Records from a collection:
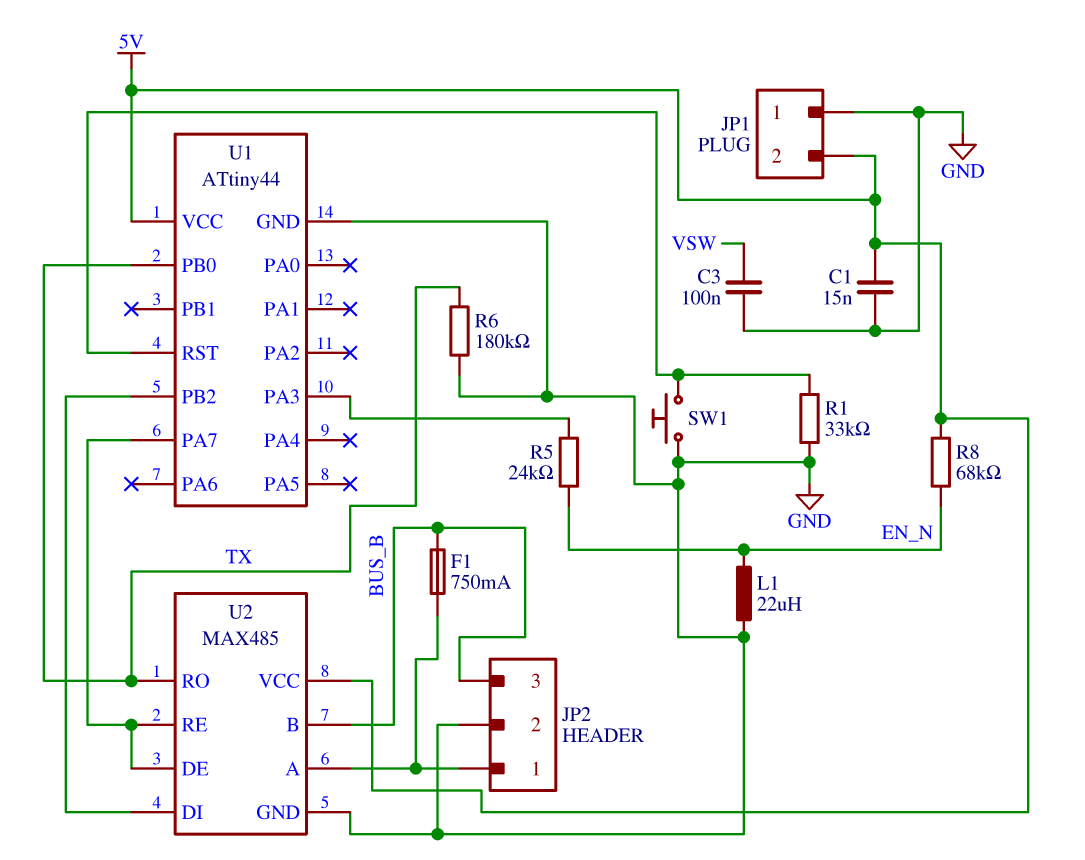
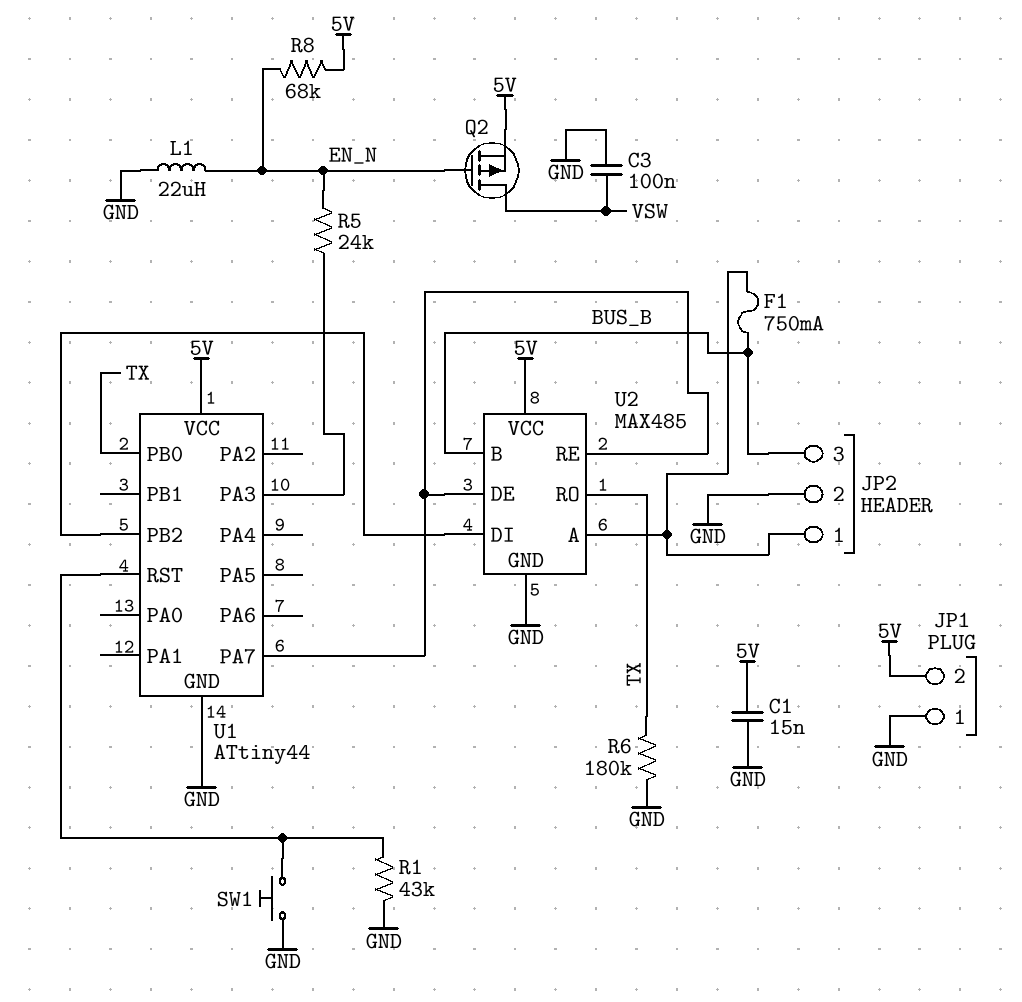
Q2: none -> PMOS (G EN_N, D VSW, S 5V)
R1: 33k (GND, U1/RST) -> 43k (GND, U1/RST)

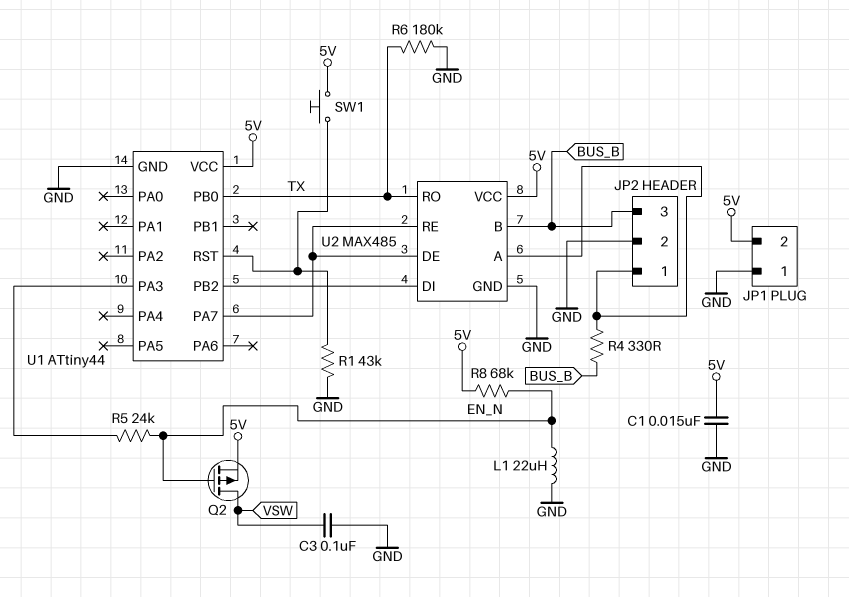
F1: 750mA (BUS_B, JP2/1) -> none
R4: none -> 330 (BUS_B, JP2/1)
SW1: button (GND, U1/RST) -> button (5V, U1/RST)

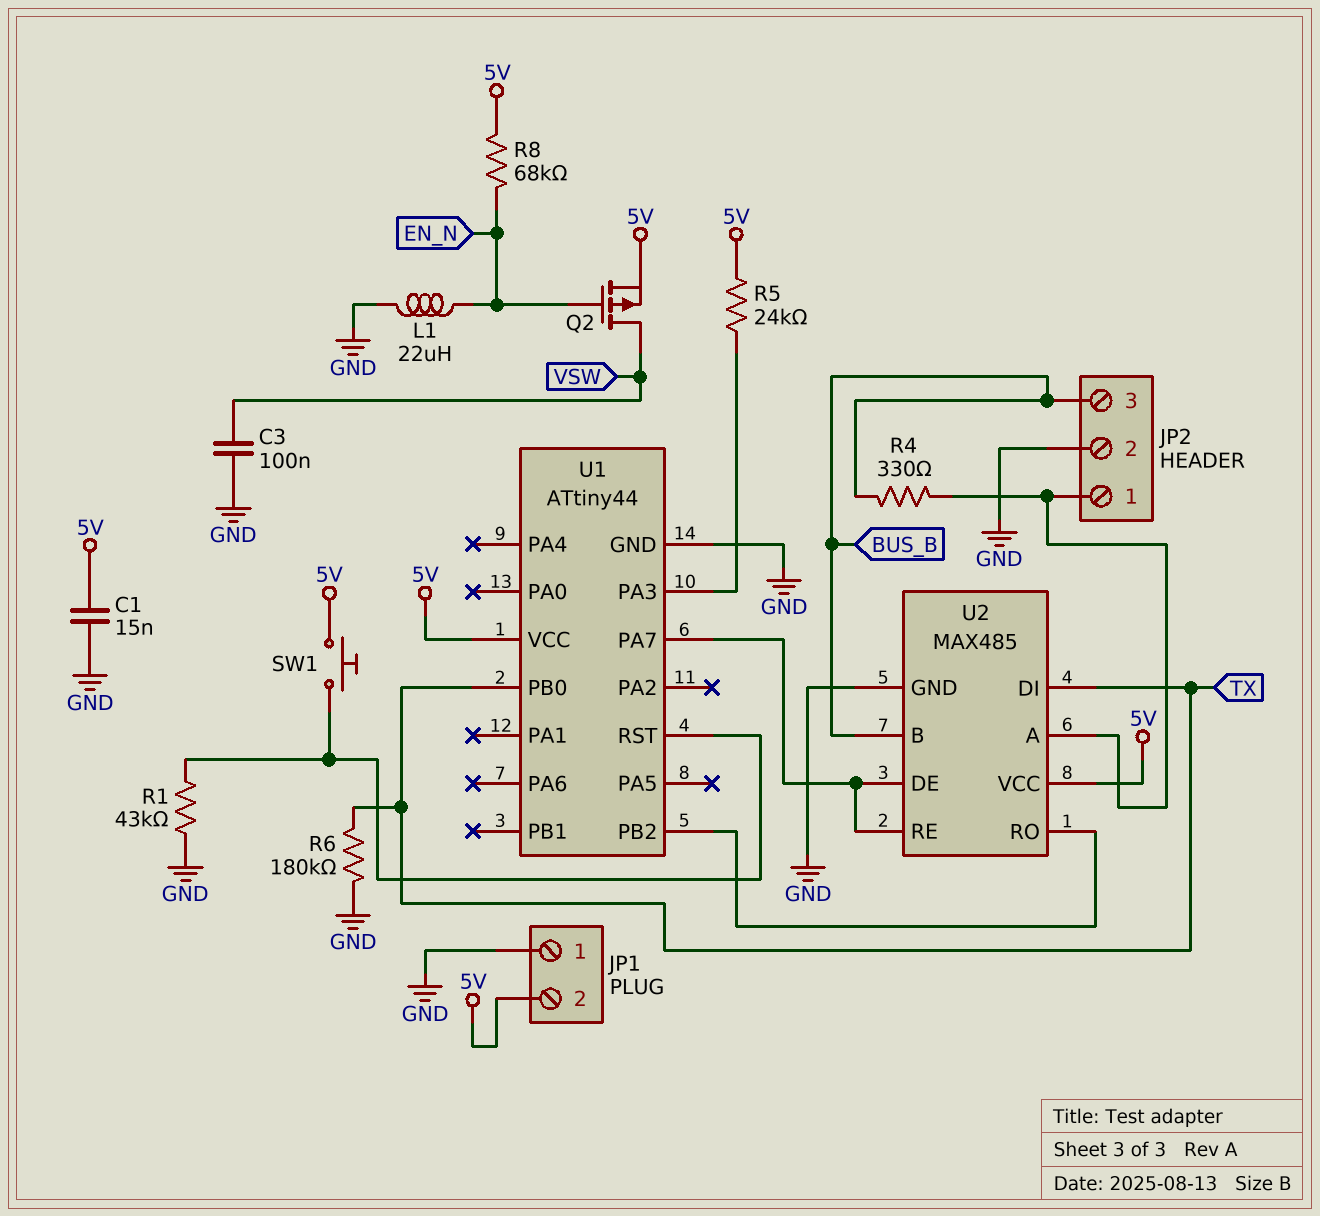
R5: 24k (EN_N, U1/PA3) -> 24k (5V, U1/PA3)
U2 pin DI: U1/PB2 -> TX
U2 pin RO: TX -> U1/PB2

REQUIREMENT: Repeat all entries exactly, pictures excluded.

TASK ANSWER:
Q2: none -> PMOS (G EN_N, D VSW, S 5V)
R1: 33k (GND, U1/RST) -> 43k (GND, U1/RST)

F1: 750mA (BUS_B, JP2/1) -> none
R4: none -> 330 (BUS_B, JP2/1)
SW1: button (GND, U1/RST) -> button (5V, U1/RST)

R5: 24k (EN_N, U1/PA3) -> 24k (5V, U1/PA3)
U2 pin DI: U1/PB2 -> TX
U2 pin RO: TX -> U1/PB2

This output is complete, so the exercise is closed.